- [Поставленная задача]: Перепишите дословно все пункты, приведенные ниже, ничего в них не меняя.

- [Данные для обработки]:
---*---
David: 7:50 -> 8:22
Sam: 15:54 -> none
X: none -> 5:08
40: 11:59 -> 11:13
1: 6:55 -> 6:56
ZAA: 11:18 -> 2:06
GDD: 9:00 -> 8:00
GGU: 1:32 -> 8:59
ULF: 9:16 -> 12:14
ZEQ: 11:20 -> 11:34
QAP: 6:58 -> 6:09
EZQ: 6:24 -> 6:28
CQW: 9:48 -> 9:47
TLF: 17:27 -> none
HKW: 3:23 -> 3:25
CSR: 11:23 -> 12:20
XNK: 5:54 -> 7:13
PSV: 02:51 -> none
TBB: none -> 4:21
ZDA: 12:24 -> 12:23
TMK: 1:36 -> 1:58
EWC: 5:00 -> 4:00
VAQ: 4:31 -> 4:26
---*---
- [Ответ на задание]:
David: 7:50 -> 8:22
Sam: 15:54 -> none
X: none -> 5:08
40: 11:59 -> 11:13
1: 6:55 -> 6:56
ZAA: 11:18 -> 2:06
GDD: 9:00 -> 8:00
GGU: 1:32 -> 8:59
ULF: 9:16 -> 12:14
ZEQ: 11:20 -> 11:34
QAP: 6:58 -> 6:09
EZQ: 6:24 -> 6:28
CQW: 9:48 -> 9:47
TLF: 17:27 -> none
HKW: 3:23 -> 3:25
CSR: 11:23 -> 12:20
XNK: 5:54 -> 7:13
PSV: 02:51 -> none
TBB: none -> 4:21
ZDA: 12:24 -> 12:23
TMK: 1:36 -> 1:58
EWC: 5:00 -> 4:00
VAQ: 4:31 -> 4:26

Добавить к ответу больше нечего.